__WHAT YOU SHOULD DO__
Word for word, restate the lines from the one containing "red soap dispenser: 2 -> 1" through the last line of the material, and include no pictures.
# # # #
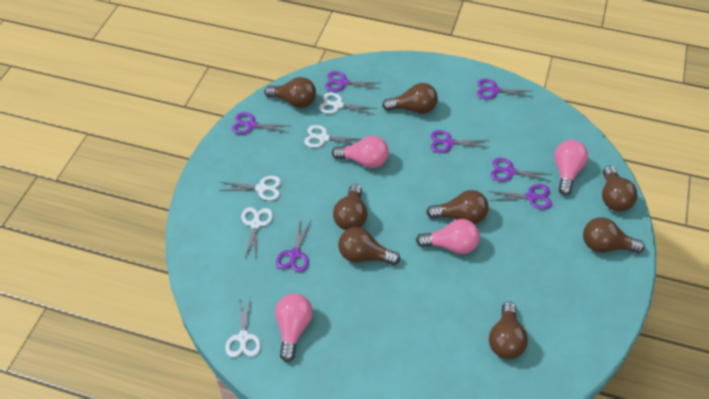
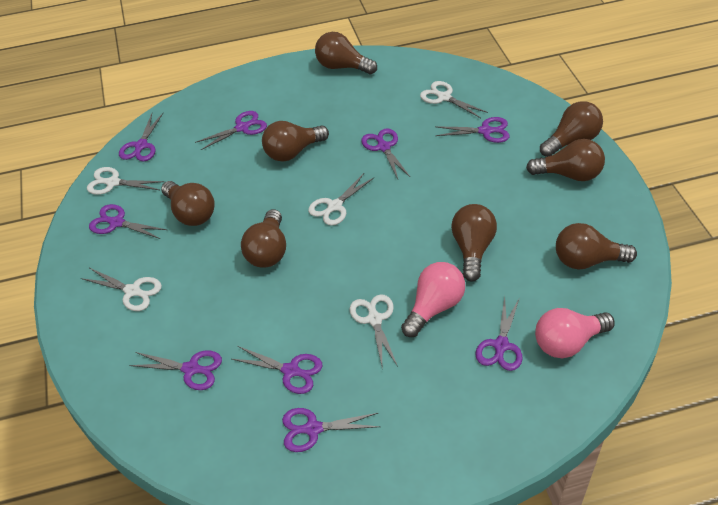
pink light bulb: 4 -> 2
purple scissors: 7 -> 9

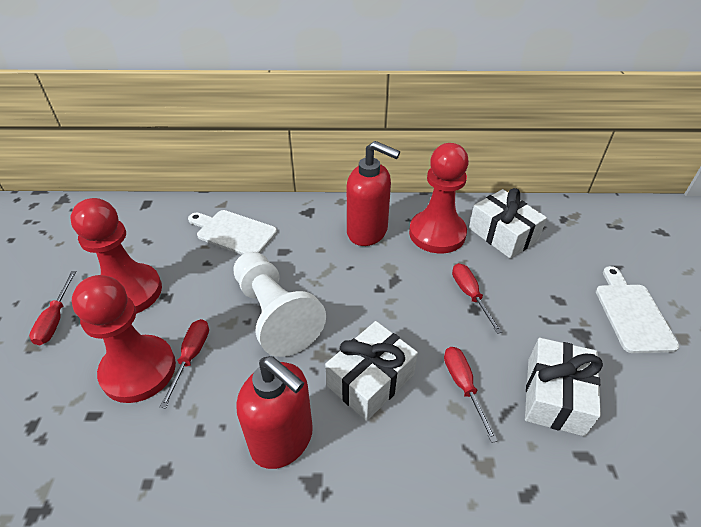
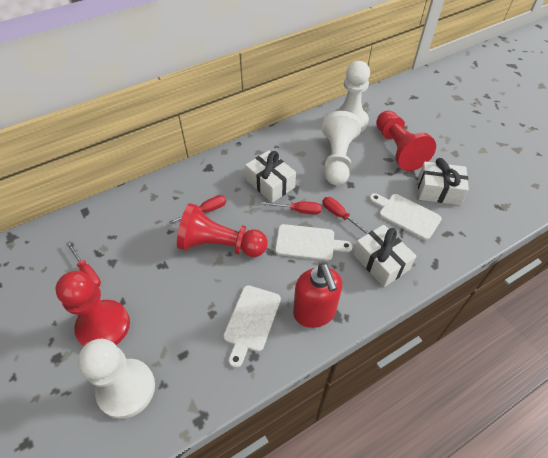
red soap dispenser: 2 -> 1
white cutting board: 2 -> 3
white pawn: 1 -> 3

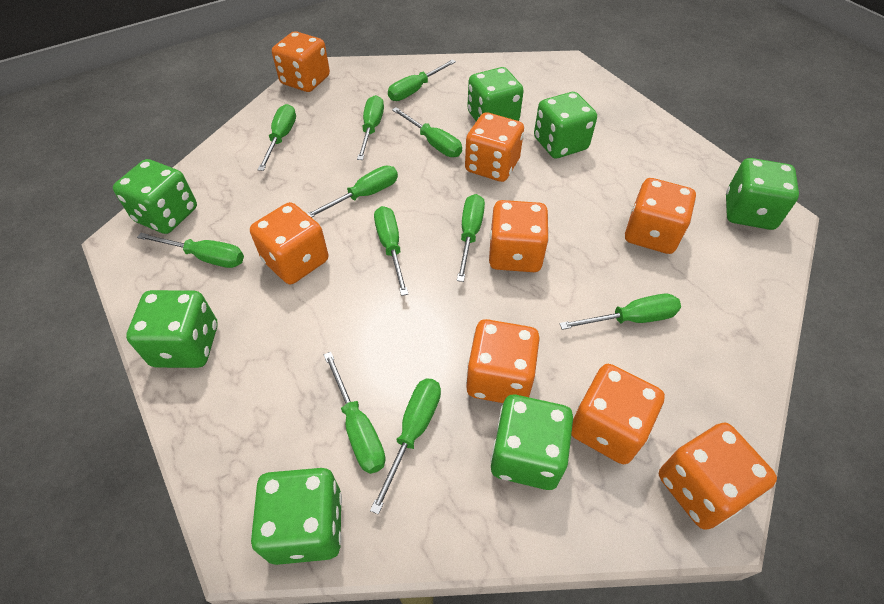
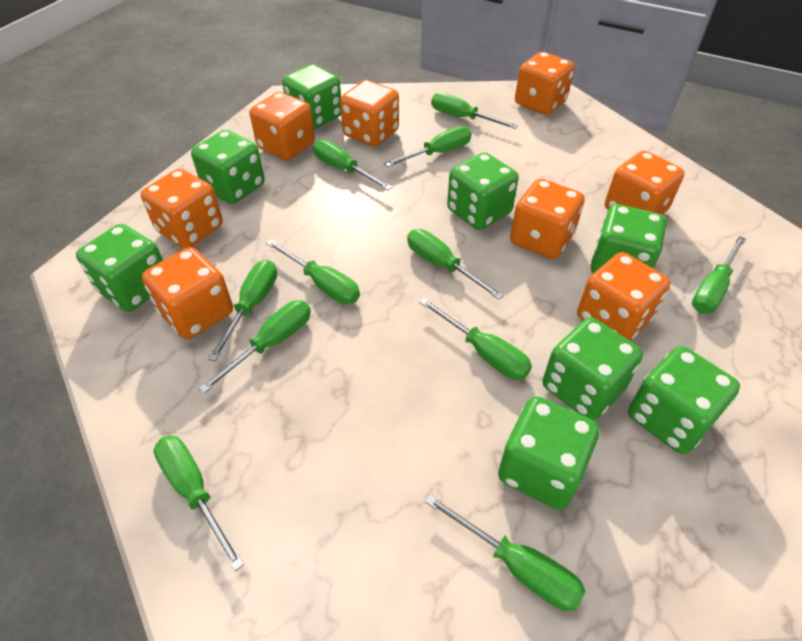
green dice: 7 -> 8

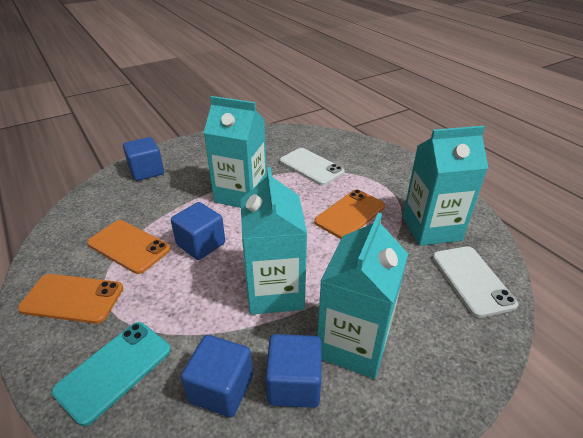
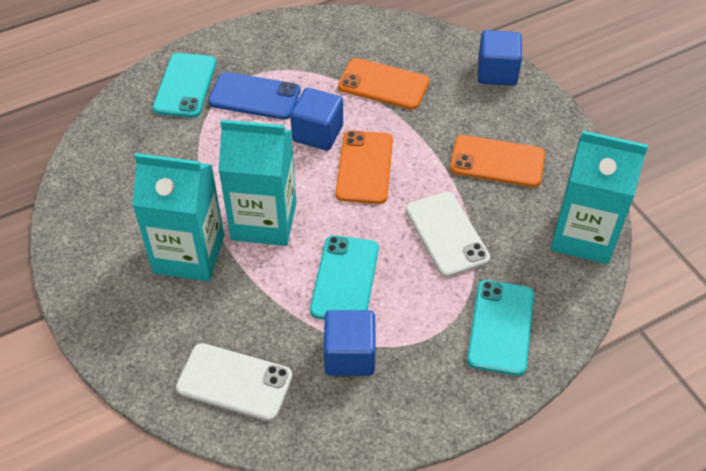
blue cube: 4 -> 3
blue phone: 0 -> 1
turquoise carton: 4 -> 3
turquoise phone: 1 -> 3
# # # #
__SOLUTION FOR THIS PROBLEM__
red soap dispenser: 2 -> 1
white cutting board: 2 -> 3
white pawn: 1 -> 3

green dice: 7 -> 8

blue cube: 4 -> 3
blue phone: 0 -> 1
turquoise carton: 4 -> 3
turquoise phone: 1 -> 3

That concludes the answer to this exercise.